◆ **EXERCISE INSTRUCTIONS**
Pull out every line of the items below that contains the string "kern". Letter case counts.

## START ENTRIES SUPPLIED

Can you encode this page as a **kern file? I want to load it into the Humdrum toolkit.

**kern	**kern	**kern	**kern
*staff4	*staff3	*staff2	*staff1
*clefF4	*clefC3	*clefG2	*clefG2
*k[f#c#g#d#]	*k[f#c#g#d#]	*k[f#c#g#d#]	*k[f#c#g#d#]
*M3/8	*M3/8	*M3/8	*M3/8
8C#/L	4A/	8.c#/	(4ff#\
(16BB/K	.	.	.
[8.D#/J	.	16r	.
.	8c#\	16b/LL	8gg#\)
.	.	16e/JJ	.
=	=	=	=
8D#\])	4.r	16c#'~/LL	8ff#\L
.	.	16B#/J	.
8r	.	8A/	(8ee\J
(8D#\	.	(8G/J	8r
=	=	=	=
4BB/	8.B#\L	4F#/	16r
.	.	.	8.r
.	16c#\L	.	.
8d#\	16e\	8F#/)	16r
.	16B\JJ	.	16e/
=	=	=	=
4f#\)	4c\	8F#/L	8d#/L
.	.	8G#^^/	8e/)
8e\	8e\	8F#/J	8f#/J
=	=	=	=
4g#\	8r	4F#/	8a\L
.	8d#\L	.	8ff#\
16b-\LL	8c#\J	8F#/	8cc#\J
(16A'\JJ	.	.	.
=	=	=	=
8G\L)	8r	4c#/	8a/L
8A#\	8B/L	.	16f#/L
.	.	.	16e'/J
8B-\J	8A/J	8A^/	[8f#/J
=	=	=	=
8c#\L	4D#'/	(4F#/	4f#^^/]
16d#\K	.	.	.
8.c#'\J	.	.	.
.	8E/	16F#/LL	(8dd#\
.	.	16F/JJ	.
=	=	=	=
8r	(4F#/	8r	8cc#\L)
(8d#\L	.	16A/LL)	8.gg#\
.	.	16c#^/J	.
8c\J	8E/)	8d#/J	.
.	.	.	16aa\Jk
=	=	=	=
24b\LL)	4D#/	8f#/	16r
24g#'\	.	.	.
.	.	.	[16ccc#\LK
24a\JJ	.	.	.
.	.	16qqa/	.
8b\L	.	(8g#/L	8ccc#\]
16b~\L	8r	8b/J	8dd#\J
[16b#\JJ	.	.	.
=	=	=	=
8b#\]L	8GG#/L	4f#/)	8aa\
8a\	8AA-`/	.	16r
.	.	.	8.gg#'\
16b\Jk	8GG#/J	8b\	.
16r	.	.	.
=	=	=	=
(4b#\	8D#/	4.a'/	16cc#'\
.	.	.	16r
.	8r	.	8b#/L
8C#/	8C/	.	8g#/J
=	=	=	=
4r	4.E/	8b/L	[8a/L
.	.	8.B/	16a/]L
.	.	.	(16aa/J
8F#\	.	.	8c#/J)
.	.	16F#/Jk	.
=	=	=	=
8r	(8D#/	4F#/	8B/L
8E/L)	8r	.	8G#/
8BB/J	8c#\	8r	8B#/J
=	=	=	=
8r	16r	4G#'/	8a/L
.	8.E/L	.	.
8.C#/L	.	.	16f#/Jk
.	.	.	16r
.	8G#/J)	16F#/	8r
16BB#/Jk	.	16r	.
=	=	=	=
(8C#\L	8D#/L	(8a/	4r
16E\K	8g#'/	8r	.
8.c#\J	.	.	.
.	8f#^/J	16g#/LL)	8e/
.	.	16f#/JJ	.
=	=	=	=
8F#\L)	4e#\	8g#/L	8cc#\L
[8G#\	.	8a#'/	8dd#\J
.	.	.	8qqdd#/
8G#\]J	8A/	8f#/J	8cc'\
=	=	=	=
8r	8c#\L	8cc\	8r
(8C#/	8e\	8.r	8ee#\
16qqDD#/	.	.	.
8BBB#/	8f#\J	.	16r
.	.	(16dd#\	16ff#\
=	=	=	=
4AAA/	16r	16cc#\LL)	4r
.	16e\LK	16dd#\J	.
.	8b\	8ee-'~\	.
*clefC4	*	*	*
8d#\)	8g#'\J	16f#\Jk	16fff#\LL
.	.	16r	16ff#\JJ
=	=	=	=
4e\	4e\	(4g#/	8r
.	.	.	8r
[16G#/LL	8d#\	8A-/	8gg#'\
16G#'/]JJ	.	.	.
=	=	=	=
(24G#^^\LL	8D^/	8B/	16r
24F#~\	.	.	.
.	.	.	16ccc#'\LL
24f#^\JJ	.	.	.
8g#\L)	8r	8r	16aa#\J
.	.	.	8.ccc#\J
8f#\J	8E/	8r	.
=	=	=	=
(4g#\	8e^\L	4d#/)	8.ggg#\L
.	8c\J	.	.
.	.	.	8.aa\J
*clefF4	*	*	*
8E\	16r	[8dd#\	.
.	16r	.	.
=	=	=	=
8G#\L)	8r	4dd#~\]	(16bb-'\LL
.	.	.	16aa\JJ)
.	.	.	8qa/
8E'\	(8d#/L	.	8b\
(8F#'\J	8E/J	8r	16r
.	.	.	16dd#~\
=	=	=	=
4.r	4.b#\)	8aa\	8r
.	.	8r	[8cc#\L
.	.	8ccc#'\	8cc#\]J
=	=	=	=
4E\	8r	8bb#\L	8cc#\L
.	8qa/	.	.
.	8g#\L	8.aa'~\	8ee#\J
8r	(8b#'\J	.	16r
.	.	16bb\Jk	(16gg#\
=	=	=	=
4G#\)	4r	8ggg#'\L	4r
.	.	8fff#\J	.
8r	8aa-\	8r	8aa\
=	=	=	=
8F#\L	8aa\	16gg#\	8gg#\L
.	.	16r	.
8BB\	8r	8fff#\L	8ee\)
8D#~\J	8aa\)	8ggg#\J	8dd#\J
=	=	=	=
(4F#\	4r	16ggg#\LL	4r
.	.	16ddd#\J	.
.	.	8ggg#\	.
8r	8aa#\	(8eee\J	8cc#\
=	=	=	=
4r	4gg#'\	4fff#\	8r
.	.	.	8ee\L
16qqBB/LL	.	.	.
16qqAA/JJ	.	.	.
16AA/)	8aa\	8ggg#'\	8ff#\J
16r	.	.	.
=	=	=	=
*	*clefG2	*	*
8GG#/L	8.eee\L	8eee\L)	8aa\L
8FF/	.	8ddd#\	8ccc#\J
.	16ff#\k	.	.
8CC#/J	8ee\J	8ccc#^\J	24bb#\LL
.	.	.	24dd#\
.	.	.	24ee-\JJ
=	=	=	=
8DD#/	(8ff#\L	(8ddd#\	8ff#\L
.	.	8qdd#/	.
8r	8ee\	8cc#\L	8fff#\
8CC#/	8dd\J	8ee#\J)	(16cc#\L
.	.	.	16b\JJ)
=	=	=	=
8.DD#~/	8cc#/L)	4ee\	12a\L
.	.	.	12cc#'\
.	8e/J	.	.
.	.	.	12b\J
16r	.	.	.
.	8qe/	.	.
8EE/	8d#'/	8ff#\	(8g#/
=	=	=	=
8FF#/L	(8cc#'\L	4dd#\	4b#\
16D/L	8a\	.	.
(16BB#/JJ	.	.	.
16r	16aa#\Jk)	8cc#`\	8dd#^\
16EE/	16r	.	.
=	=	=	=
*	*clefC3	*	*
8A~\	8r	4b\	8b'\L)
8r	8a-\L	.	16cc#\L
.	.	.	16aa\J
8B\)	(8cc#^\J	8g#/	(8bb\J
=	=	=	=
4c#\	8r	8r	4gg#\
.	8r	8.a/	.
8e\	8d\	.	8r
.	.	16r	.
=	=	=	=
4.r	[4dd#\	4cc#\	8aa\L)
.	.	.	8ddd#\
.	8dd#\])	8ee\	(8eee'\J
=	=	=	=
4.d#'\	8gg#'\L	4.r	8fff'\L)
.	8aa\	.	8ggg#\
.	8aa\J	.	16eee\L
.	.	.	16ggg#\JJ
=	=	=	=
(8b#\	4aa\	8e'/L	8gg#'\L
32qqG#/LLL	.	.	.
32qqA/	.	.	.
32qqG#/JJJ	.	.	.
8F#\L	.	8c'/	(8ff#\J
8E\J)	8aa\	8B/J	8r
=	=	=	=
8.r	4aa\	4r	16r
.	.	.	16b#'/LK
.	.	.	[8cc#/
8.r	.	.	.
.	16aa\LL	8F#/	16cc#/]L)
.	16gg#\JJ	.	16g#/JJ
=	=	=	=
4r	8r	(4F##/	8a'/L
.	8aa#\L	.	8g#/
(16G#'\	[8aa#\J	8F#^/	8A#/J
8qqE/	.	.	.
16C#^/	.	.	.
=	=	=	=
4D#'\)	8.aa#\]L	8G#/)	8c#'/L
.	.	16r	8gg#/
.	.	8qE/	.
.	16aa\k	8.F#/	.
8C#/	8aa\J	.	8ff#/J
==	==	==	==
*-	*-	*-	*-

## END ENTRIES SUPPLIED

◆ **SOLUTION FOR THIS EXERCISE**
Can you encode this page as a **kern file? I want to load it into the Humdrum toolkit.
**kern	**kern	**kern	**kern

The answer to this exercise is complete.